▶ Written task: Only lines holding "none" are needed; copy each of them from the data below.

=== Section Start ===

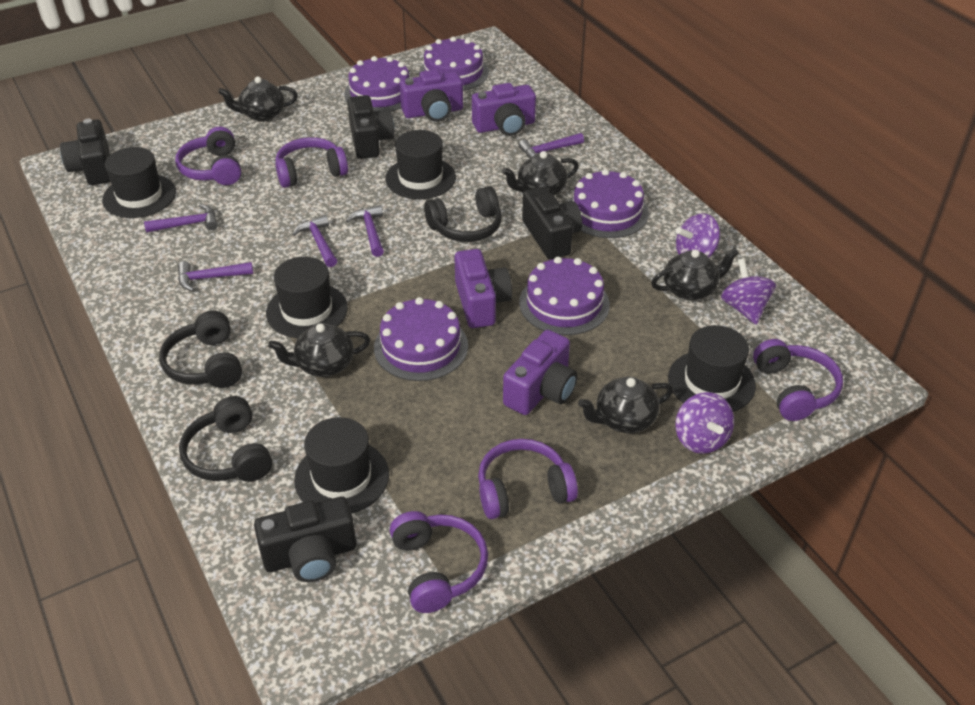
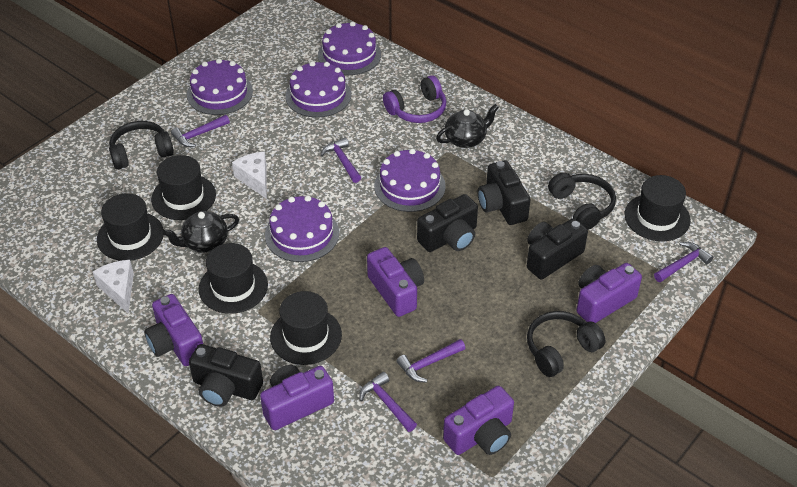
black teapot: [218,77,298,122] [268,323,370,377] [502,151,579,195] [578,377,673,433] [651,248,739,300] = 5 -> [163,211,239,253] [436,104,499,148] = 2
purple camera: [400,69,463,122] [455,249,512,328] [472,83,536,136] [503,330,578,415] = 4 -> [144,294,203,366] [260,365,334,430] [367,247,424,317] [443,386,514,455] [576,263,642,323] = 5
purple headphones: [175,127,241,185] [275,137,348,188] [390,511,488,613] [478,439,578,519] [753,339,843,421] = 5 -> [383,75,446,123] = 1
purple spinning top: [675,392,734,454] [676,213,720,258] [721,259,776,325] = 3 -> none = 0
white cheese: none = 0 -> [93,260,134,313] [232,152,267,199] = 2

=== Section End ===

▶ Response to this exercise:
purple spinning top: [675,392,734,454] [676,213,720,258] [721,259,776,325] = 3 -> none = 0
white cheese: none = 0 -> [93,260,134,313] [232,152,267,199] = 2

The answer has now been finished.